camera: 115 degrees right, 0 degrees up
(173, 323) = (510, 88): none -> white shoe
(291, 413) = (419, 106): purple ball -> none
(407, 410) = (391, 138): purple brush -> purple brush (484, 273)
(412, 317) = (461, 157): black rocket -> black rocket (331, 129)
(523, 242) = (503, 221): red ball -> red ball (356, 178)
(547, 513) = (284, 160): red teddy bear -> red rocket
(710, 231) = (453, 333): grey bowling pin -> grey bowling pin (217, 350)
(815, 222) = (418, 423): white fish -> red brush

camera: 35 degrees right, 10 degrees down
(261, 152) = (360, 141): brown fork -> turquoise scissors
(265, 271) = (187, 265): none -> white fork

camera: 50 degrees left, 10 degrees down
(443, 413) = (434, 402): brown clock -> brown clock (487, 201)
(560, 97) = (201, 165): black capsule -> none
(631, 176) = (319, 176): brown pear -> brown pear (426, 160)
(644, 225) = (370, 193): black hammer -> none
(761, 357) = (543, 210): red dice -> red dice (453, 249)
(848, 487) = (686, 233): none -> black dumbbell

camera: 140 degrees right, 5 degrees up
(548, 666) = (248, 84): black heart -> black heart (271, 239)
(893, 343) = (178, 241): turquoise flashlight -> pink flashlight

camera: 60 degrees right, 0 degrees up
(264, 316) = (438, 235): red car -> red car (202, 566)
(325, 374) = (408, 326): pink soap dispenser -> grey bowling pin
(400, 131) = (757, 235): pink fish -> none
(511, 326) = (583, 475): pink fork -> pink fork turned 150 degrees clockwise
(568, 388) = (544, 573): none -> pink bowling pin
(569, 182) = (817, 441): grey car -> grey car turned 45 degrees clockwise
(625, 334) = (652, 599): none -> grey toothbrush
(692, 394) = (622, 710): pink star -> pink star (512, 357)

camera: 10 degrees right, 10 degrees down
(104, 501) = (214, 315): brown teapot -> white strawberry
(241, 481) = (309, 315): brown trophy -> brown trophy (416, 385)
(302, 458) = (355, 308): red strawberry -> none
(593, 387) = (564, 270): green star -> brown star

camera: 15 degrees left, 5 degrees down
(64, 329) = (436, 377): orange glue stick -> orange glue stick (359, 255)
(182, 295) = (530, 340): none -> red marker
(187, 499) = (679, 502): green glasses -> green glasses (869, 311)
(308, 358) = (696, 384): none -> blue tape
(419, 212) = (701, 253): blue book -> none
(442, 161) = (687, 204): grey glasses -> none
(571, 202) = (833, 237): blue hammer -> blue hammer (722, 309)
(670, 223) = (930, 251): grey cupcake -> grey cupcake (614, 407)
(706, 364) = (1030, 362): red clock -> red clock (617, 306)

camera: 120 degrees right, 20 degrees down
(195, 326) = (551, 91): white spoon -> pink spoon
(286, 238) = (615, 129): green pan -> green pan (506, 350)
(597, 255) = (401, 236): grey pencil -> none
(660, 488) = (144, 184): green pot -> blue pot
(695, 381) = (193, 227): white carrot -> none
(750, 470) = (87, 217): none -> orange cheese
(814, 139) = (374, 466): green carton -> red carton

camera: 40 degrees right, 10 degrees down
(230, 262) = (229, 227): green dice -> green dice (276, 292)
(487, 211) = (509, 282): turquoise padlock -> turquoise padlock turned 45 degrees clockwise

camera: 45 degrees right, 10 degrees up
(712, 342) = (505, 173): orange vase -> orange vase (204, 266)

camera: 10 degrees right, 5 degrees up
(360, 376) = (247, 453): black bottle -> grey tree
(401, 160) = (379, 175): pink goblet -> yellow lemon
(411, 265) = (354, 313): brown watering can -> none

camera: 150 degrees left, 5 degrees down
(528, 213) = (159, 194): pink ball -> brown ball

What this task involves:
Reproduce exactly, and only, the lines from the start of the entries through the one that contains "(443, 413) = (434, 402): brown".

Answer to the problem:
camera: 115 degrees right, 0 degrees up
(173, 323) = (510, 88): none -> white shoe
(291, 413) = (419, 106): purple ball -> none
(407, 410) = (391, 138): purple brush -> purple brush (484, 273)
(412, 317) = (461, 157): black rocket -> black rocket (331, 129)
(523, 242) = (503, 221): red ball -> red ball (356, 178)
(547, 513) = (284, 160): red teddy bear -> red rocket
(710, 231) = (453, 333): grey bowling pin -> grey bowling pin (217, 350)
(815, 222) = (418, 423): white fish -> red brush

camera: 35 degrees right, 10 degrees down
(261, 152) = (360, 141): brown fork -> turquoise scissors
(265, 271) = (187, 265): none -> white fork

camera: 50 degrees left, 10 degrees down
(443, 413) = (434, 402): brown clock -> brown clock (487, 201)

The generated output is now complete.